(Extracted records)
_ _ _ _ _ _ _

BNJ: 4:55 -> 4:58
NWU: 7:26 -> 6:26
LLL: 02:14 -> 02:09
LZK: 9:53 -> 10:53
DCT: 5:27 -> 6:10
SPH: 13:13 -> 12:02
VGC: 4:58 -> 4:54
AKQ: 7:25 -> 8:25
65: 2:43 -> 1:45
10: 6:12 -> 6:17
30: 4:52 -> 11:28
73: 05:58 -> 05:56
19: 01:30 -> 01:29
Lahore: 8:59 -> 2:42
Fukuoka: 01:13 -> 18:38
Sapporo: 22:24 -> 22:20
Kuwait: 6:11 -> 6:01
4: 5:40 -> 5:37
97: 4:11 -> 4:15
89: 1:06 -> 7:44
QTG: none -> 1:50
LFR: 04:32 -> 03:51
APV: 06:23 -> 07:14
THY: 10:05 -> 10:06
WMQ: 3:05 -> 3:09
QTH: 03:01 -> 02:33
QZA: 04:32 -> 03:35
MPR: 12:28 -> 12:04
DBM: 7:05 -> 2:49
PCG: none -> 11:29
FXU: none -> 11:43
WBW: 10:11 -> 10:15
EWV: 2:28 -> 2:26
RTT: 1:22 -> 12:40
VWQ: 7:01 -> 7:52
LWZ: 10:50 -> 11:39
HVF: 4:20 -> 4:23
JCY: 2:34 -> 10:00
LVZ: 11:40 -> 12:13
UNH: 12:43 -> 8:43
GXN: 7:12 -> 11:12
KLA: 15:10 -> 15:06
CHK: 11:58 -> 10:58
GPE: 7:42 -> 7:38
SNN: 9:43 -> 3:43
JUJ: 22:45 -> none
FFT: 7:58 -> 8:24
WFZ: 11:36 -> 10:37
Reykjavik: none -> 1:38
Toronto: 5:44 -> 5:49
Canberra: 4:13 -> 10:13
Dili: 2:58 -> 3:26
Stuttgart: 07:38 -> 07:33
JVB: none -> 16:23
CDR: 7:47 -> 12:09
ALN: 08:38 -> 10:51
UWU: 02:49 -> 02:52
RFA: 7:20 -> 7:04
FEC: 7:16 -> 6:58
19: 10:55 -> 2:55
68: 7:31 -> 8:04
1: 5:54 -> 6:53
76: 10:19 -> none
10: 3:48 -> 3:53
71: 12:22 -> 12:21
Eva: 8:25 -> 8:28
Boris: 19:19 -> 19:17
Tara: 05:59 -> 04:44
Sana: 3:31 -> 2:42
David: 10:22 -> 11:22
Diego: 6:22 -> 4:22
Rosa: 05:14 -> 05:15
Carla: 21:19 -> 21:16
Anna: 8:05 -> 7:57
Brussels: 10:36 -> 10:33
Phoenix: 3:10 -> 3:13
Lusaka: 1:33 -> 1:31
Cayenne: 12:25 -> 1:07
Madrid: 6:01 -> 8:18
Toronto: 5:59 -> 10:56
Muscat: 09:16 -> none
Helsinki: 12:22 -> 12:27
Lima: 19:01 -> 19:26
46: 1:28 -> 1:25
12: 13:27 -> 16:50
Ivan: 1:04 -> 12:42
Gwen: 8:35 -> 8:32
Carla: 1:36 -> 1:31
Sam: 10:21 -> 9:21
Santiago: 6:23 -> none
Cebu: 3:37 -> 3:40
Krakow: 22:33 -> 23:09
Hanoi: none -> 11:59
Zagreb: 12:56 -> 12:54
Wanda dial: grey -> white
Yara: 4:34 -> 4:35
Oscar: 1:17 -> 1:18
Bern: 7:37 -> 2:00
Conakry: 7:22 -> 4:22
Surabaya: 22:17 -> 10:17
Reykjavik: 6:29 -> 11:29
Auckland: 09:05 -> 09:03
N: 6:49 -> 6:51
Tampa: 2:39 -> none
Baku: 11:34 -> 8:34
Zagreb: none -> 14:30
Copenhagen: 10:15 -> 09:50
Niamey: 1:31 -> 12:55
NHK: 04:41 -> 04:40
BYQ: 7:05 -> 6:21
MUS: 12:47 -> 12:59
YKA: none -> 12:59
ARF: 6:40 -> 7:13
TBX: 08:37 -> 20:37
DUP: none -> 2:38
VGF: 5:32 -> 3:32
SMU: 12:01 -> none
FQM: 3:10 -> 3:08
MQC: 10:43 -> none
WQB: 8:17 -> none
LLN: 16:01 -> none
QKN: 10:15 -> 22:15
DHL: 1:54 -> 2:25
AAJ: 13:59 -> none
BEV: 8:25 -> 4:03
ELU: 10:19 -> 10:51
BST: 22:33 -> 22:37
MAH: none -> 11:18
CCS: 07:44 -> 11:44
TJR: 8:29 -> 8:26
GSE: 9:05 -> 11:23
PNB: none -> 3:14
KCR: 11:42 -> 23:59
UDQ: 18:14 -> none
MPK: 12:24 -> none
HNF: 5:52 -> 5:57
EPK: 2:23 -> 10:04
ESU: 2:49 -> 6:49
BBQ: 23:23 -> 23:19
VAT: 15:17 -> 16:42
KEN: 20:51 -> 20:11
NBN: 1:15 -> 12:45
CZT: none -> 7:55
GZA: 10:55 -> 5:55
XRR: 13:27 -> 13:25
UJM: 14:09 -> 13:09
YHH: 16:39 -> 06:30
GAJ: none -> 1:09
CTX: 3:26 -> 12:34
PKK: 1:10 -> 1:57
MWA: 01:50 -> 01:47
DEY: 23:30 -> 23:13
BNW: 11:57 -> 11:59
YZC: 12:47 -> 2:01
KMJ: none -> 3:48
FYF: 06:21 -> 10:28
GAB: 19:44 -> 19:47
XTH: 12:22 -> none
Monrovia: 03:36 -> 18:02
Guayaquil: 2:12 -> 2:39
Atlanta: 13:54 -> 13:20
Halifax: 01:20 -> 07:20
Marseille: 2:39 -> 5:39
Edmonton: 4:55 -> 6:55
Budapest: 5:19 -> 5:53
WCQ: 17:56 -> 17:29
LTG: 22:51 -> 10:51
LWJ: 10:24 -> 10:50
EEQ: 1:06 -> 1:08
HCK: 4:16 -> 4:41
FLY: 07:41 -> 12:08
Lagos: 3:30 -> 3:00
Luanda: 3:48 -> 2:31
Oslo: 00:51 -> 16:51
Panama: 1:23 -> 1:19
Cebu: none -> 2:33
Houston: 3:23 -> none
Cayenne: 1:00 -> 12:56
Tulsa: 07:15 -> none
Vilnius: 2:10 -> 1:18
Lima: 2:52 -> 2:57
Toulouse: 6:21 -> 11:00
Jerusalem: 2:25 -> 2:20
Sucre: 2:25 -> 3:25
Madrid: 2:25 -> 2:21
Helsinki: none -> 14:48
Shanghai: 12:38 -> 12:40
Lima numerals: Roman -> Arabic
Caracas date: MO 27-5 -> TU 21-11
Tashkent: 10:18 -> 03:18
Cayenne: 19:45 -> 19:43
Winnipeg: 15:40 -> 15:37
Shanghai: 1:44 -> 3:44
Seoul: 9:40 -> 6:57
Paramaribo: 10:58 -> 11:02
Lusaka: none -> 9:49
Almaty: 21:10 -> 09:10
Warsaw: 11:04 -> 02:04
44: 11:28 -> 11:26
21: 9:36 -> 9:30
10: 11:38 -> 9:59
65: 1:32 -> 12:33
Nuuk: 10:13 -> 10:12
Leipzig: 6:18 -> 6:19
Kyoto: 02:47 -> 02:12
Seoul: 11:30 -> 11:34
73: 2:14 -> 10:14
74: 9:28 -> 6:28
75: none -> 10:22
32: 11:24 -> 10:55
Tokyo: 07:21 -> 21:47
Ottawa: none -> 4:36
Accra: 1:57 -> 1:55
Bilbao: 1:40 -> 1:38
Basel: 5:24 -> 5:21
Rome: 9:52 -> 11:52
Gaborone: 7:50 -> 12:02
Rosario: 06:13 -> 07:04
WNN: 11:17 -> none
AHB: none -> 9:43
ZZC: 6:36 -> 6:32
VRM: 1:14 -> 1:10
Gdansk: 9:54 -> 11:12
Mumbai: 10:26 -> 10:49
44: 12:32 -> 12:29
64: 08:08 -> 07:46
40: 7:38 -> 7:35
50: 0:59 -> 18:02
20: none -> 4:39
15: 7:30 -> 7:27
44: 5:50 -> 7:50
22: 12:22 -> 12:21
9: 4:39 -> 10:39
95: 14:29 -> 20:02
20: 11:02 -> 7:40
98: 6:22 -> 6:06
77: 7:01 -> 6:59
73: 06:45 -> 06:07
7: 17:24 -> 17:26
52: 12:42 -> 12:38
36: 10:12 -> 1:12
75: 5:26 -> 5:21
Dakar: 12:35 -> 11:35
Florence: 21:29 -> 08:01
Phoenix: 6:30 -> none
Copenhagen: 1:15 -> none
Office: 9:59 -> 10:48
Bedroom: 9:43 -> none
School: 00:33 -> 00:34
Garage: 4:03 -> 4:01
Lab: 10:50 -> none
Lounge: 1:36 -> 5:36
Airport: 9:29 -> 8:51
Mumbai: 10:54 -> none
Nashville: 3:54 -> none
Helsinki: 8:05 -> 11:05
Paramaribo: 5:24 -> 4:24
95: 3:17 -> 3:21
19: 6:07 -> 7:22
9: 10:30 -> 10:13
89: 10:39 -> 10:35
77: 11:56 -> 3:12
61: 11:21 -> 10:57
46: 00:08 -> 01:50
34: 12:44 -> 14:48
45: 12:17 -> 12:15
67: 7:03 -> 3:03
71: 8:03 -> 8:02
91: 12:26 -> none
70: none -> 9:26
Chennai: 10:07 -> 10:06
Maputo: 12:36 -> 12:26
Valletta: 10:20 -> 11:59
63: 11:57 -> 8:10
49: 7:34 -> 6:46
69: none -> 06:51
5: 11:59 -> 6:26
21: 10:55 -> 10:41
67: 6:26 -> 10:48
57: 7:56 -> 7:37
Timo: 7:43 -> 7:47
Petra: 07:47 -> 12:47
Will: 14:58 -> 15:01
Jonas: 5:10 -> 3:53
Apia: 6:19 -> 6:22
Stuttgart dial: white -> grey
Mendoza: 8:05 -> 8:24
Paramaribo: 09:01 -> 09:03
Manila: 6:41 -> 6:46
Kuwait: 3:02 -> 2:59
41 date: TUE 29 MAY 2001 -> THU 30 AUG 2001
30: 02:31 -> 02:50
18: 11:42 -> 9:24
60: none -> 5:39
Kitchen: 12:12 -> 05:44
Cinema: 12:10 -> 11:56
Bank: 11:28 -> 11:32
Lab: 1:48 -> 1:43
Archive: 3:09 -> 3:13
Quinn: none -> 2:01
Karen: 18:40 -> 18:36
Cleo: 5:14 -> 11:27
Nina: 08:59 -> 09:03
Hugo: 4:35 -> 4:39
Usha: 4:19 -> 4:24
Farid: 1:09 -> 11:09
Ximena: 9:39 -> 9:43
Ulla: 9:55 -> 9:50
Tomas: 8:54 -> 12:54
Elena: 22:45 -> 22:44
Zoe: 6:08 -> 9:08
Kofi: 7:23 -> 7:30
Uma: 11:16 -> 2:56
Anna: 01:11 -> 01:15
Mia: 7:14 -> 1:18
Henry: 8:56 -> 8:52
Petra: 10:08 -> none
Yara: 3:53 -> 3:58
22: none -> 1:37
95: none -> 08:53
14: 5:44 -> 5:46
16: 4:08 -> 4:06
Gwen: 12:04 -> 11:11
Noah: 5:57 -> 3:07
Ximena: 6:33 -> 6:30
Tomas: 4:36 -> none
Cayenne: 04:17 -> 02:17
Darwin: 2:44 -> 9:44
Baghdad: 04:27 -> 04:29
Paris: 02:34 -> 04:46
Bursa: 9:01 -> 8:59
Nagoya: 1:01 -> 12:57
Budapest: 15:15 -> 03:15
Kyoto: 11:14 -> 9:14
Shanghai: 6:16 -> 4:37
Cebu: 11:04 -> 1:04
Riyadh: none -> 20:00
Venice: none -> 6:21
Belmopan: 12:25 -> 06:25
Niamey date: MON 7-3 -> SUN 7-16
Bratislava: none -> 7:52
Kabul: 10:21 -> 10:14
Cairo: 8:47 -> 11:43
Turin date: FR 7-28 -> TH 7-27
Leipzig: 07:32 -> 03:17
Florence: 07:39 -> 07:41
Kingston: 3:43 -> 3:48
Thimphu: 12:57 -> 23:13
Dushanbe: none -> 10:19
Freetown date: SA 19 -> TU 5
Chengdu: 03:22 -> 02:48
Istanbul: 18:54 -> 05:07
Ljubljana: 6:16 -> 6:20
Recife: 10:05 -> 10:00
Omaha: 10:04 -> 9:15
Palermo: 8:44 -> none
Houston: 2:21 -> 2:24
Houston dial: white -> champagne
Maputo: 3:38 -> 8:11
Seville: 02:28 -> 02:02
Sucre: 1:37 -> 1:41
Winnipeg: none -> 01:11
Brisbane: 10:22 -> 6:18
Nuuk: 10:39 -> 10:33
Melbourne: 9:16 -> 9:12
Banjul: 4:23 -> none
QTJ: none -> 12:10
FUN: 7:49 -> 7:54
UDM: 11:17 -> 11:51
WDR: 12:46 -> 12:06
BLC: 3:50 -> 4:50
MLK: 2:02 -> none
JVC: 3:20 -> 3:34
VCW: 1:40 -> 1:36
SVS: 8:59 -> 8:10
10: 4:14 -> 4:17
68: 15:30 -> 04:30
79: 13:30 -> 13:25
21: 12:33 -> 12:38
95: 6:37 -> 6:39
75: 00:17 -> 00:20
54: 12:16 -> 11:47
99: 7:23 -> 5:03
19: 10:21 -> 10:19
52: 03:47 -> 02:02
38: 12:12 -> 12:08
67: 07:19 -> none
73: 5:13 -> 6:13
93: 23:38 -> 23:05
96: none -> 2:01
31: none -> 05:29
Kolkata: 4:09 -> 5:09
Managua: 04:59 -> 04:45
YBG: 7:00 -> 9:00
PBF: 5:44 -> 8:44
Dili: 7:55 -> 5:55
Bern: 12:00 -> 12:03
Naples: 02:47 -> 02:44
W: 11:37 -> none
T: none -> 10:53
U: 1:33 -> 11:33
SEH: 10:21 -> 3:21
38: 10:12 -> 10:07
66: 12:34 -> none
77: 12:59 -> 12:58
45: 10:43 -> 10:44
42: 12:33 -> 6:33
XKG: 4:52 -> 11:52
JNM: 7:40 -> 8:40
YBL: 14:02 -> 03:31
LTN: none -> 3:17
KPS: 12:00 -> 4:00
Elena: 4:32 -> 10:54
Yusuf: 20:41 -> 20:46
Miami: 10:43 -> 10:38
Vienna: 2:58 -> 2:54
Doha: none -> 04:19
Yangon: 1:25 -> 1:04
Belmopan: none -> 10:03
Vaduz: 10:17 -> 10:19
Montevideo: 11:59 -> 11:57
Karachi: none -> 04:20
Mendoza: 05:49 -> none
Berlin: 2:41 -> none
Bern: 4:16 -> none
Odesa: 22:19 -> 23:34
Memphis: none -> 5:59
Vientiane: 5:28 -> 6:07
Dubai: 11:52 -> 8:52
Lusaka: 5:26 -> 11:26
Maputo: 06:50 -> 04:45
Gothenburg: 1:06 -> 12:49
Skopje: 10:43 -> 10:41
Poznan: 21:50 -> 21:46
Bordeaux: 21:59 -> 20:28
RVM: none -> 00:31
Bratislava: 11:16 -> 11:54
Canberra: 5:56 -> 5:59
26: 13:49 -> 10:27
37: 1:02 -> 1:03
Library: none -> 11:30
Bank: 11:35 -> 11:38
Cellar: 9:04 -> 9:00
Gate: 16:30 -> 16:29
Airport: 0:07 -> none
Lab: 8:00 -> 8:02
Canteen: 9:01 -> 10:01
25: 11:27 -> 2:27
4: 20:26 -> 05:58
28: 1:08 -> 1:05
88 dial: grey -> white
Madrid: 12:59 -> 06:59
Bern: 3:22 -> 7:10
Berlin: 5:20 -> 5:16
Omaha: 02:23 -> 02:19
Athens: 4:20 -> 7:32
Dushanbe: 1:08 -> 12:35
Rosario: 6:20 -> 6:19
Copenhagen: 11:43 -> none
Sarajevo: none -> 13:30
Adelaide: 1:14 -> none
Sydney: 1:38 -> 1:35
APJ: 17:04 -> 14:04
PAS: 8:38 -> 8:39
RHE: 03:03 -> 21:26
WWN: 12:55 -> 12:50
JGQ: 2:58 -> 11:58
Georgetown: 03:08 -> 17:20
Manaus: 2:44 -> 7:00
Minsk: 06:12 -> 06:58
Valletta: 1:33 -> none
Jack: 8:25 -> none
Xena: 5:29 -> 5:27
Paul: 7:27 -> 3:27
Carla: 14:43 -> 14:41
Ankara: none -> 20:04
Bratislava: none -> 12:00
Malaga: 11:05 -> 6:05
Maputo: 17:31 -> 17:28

_ _ _ _ _ _ _

EXERCISE OBJECTIVE:
Extract the items from the start through the line containing "LFR: 04:32 -> 03:51", inclusive, and reproduce those lines verbatim.

TASK RESPONSE:
BNJ: 4:55 -> 4:58
NWU: 7:26 -> 6:26
LLL: 02:14 -> 02:09
LZK: 9:53 -> 10:53
DCT: 5:27 -> 6:10
SPH: 13:13 -> 12:02
VGC: 4:58 -> 4:54
AKQ: 7:25 -> 8:25
65: 2:43 -> 1:45
10: 6:12 -> 6:17
30: 4:52 -> 11:28
73: 05:58 -> 05:56
19: 01:30 -> 01:29
Lahore: 8:59 -> 2:42
Fukuoka: 01:13 -> 18:38
Sapporo: 22:24 -> 22:20
Kuwait: 6:11 -> 6:01
4: 5:40 -> 5:37
97: 4:11 -> 4:15
89: 1:06 -> 7:44
QTG: none -> 1:50
LFR: 04:32 -> 03:51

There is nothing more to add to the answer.